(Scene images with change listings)
==*==

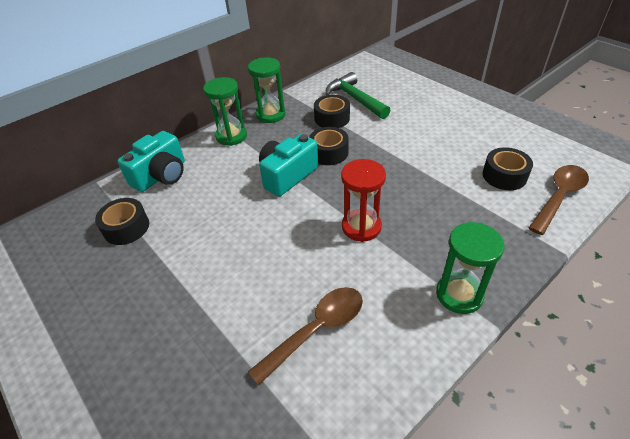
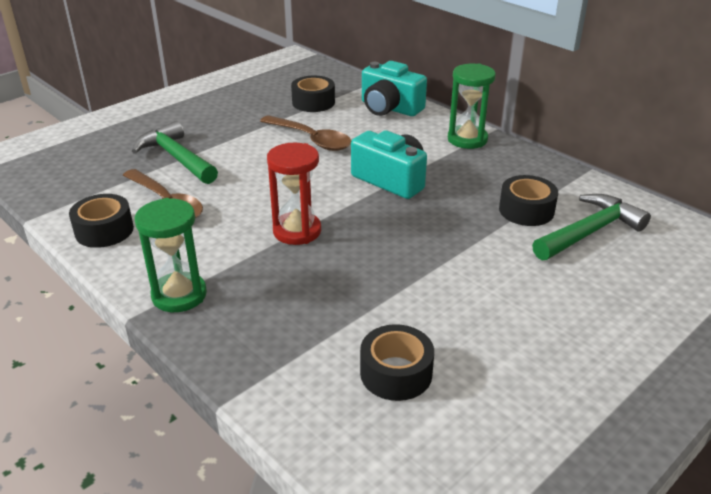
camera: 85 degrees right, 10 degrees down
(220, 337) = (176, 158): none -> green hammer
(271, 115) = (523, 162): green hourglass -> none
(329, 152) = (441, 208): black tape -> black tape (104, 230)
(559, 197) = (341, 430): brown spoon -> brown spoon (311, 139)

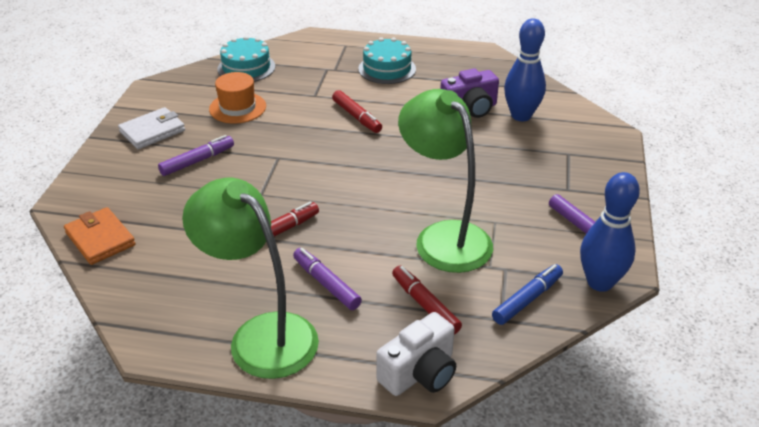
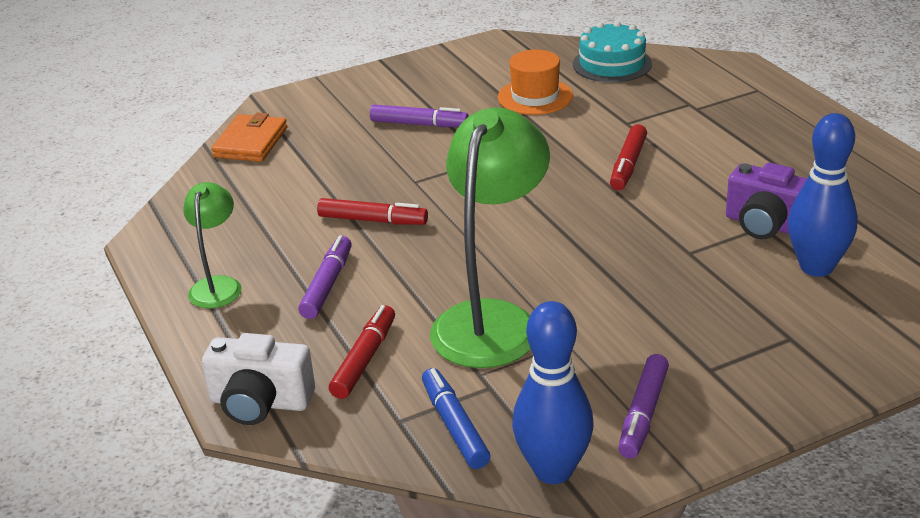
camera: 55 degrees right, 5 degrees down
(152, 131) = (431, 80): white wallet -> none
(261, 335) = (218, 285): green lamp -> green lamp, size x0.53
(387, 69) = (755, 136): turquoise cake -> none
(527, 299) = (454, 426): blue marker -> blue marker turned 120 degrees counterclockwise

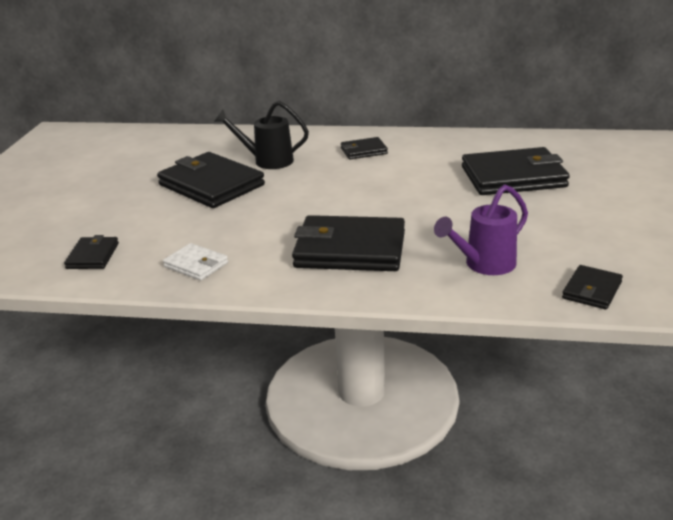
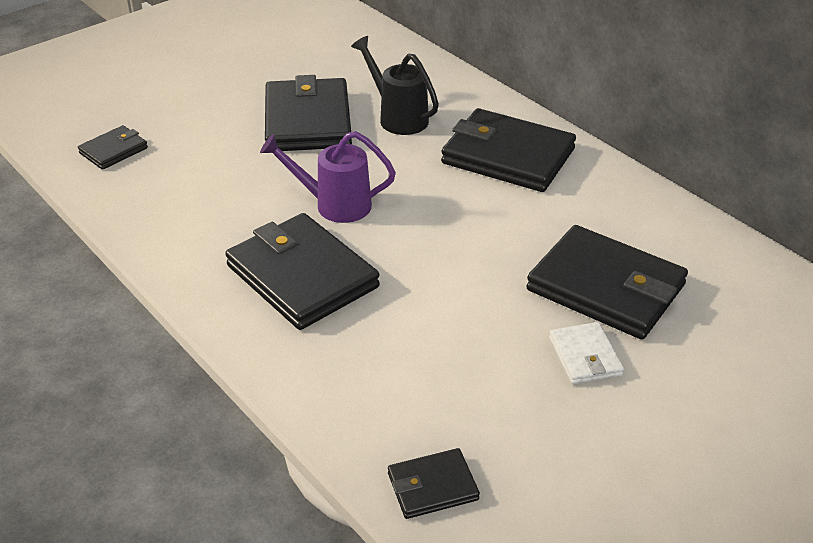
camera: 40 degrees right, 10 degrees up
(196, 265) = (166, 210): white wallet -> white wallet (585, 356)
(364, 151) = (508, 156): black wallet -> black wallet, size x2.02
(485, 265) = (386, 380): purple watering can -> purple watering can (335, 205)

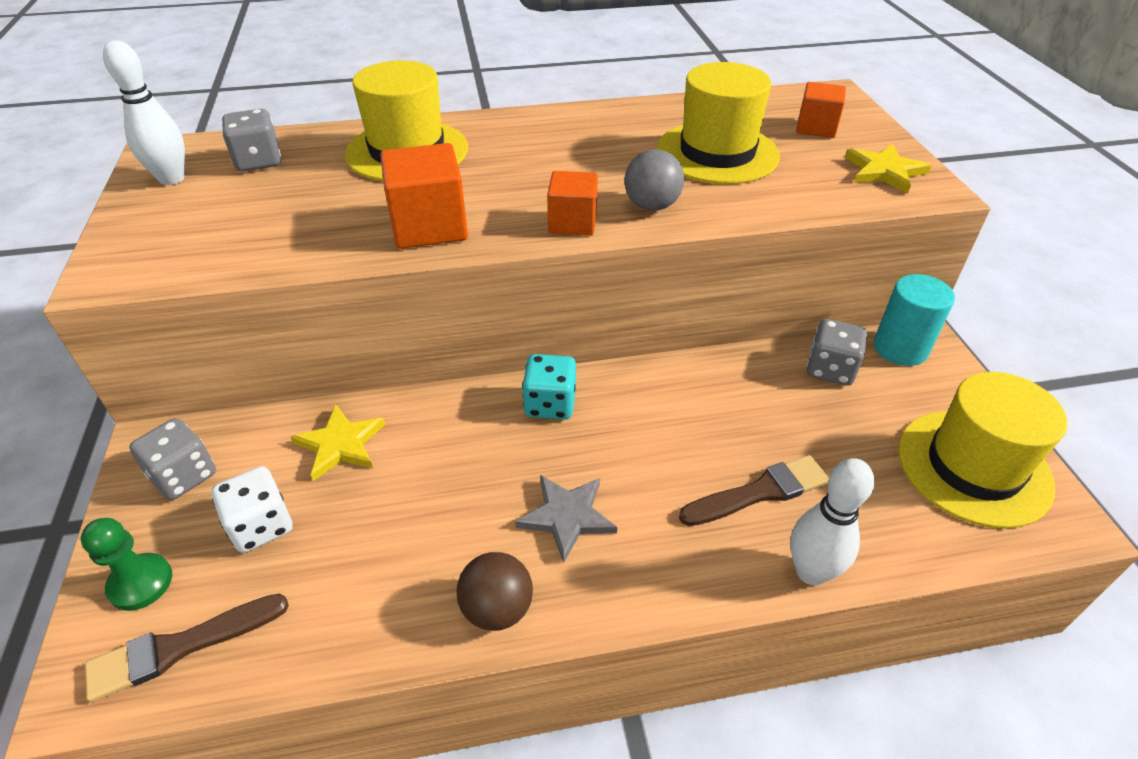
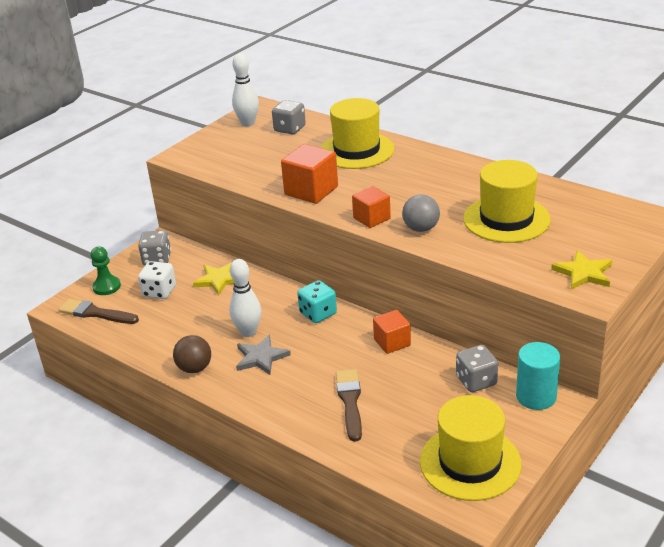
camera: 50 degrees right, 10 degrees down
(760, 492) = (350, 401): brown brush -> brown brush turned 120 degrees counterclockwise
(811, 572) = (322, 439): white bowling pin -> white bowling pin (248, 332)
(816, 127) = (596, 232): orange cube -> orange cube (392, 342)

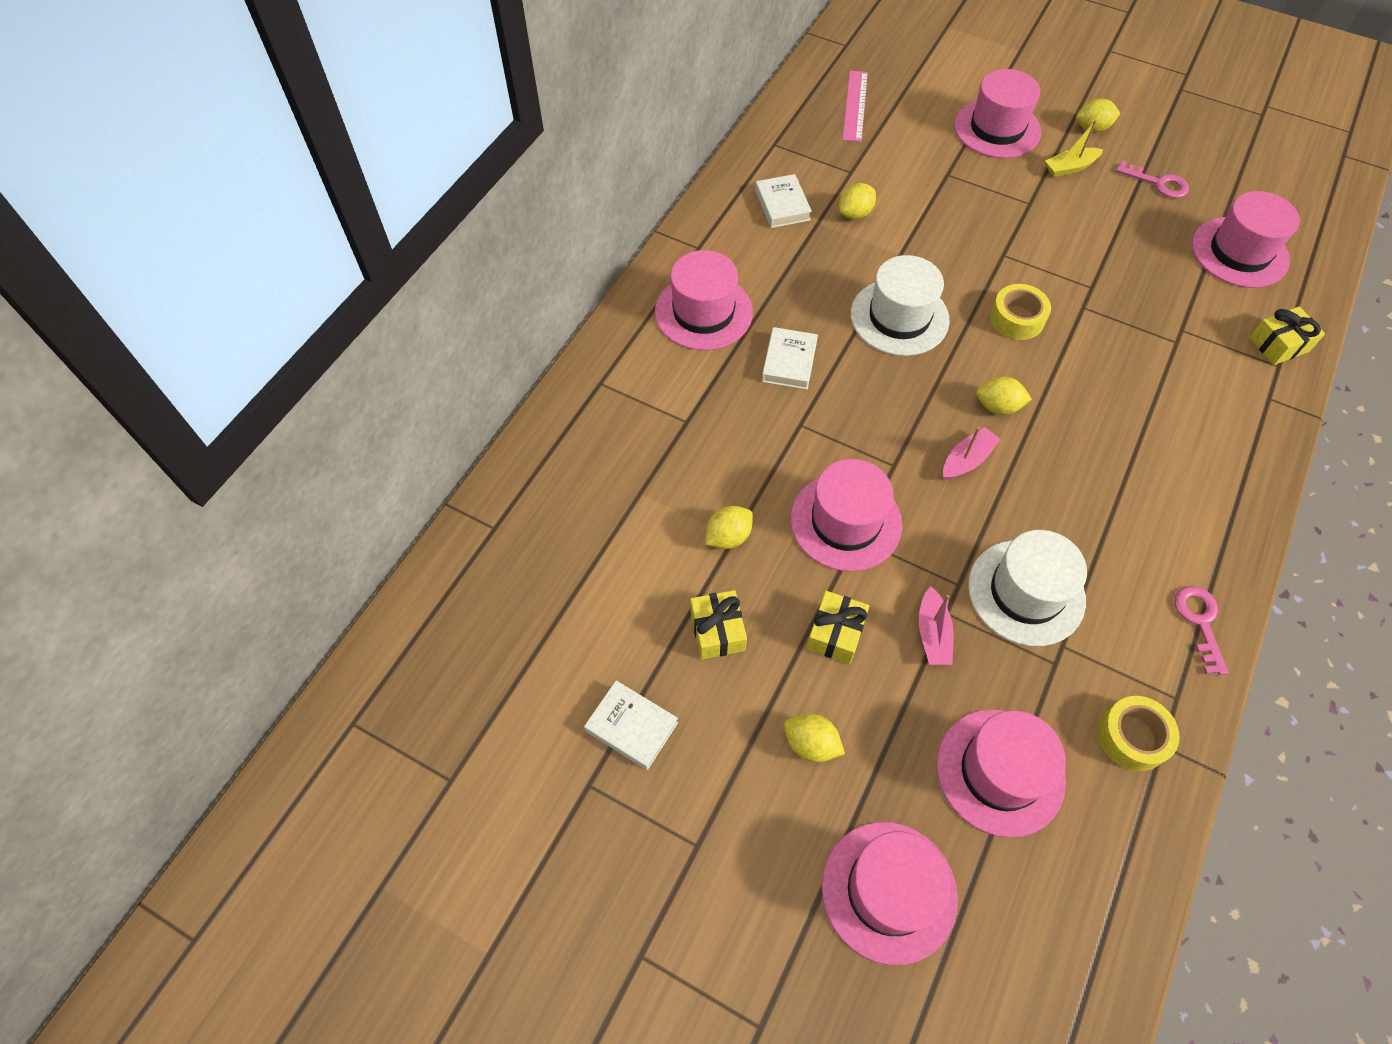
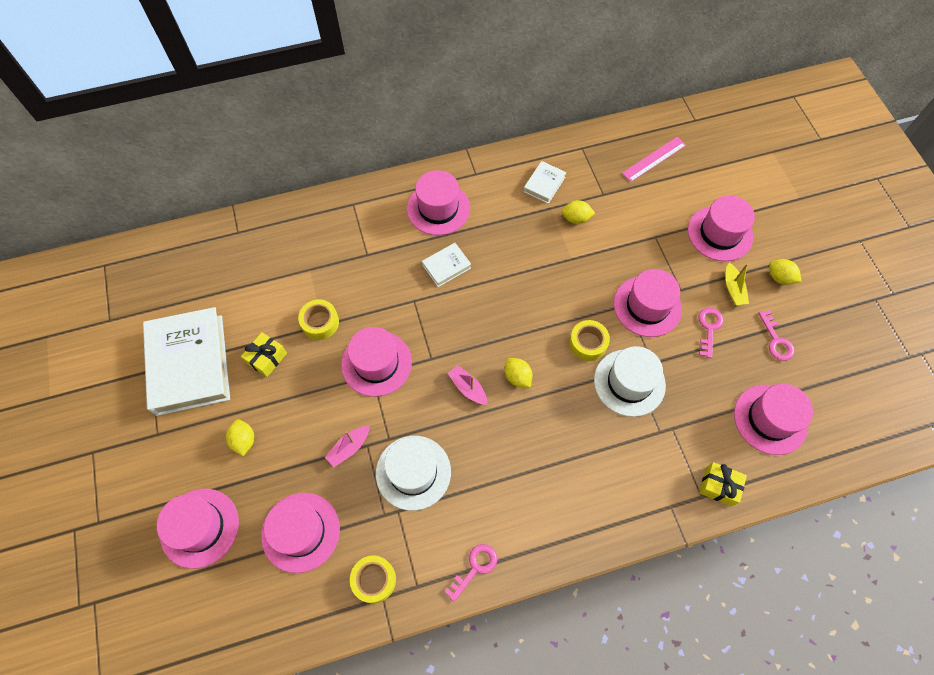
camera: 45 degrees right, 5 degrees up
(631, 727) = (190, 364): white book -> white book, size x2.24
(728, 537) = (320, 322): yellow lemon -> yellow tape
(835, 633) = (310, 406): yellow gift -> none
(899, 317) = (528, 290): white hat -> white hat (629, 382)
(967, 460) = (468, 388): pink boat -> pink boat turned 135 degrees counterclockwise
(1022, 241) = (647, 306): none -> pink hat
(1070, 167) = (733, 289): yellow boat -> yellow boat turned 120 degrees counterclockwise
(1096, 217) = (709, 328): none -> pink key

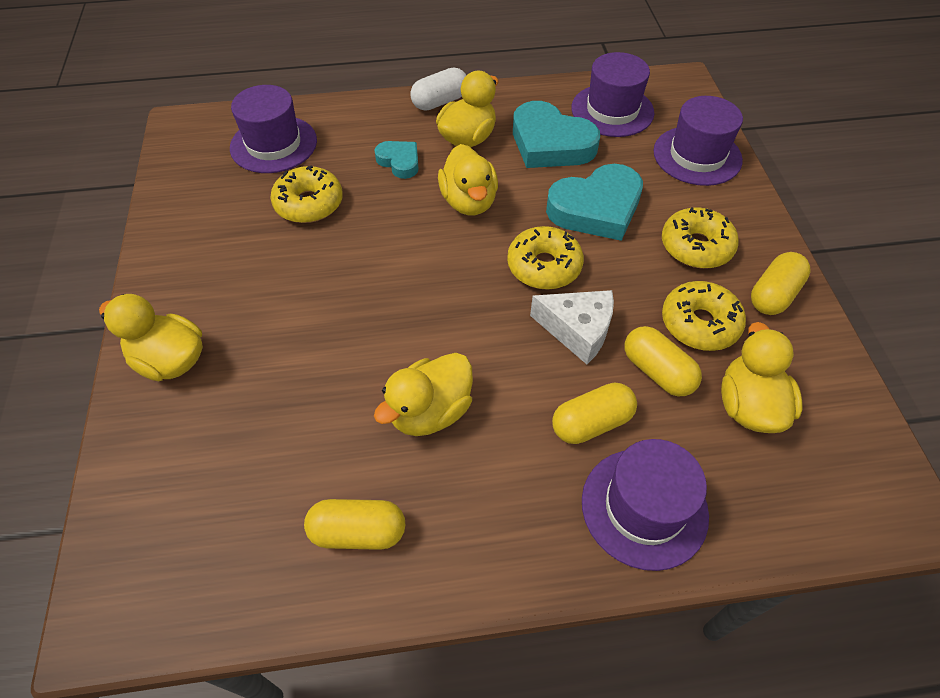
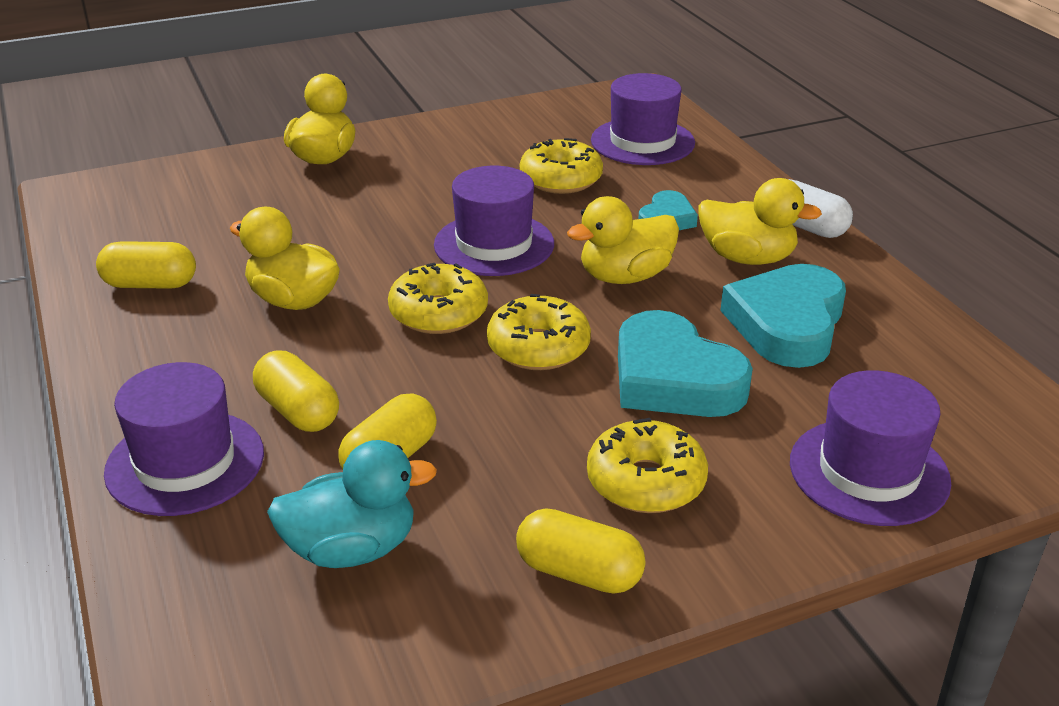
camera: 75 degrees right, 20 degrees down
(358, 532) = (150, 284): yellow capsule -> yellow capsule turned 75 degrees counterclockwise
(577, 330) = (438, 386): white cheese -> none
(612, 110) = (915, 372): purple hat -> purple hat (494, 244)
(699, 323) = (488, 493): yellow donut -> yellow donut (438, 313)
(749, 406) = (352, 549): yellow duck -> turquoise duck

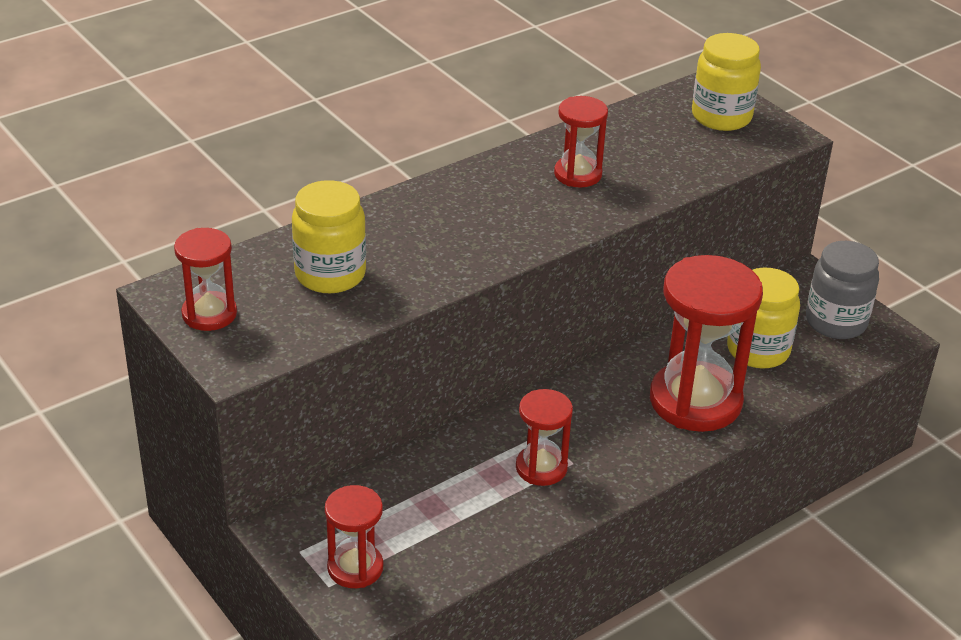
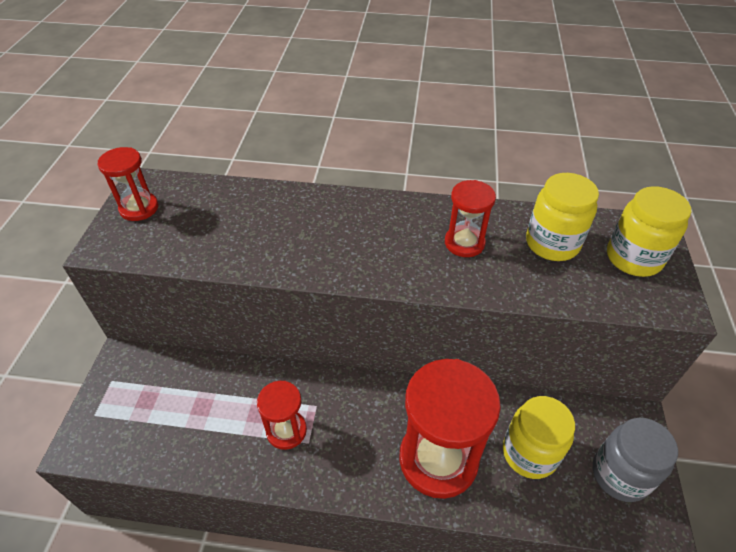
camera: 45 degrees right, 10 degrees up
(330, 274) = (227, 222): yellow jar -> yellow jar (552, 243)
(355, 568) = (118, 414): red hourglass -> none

==*==

▸ WORK ORDER
Only the lines from the one containing "(330, 274) = (227, 222): yellow" through the final line of the data belong in the answer, repeated exactly.

▸ EXERCISE OUTPUT
(330, 274) = (227, 222): yellow jar -> yellow jar (552, 243)
(355, 568) = (118, 414): red hourglass -> none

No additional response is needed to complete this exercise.